Exercise goal:
What you produce should be every line from the data that includes "heart".

[Entries taken from a collection]
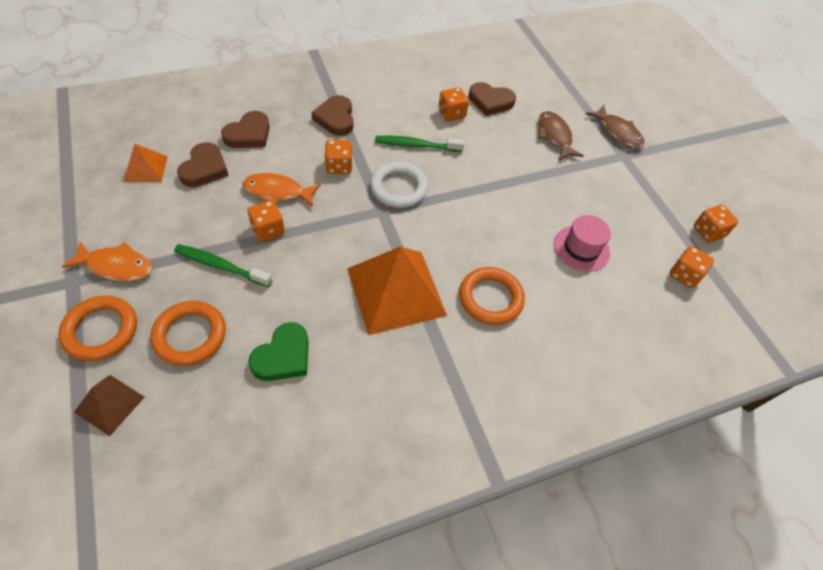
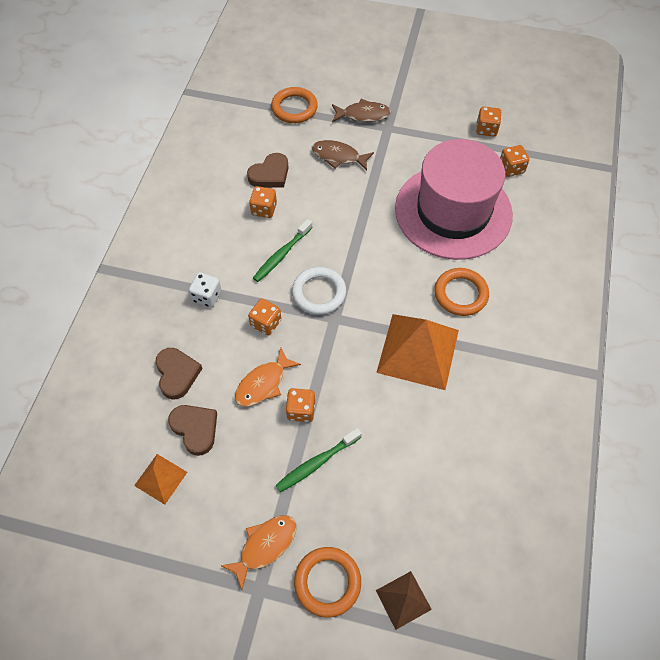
camera: 50 degrees left, 5 degrees up
orange ring [151,301,226,366] -> orange ring moved to [271,87,318,123]
green heart [248,322,309,381] -> none
brown heart [311,95,353,136] -> white dice [189,273,222,308]
pink hat [554,215,611,272] -> pink hat [395,139,513,260], size x2.47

Task response:
green heart [248,322,309,381] -> none
brown heart [311,95,353,136] -> white dice [189,273,222,308]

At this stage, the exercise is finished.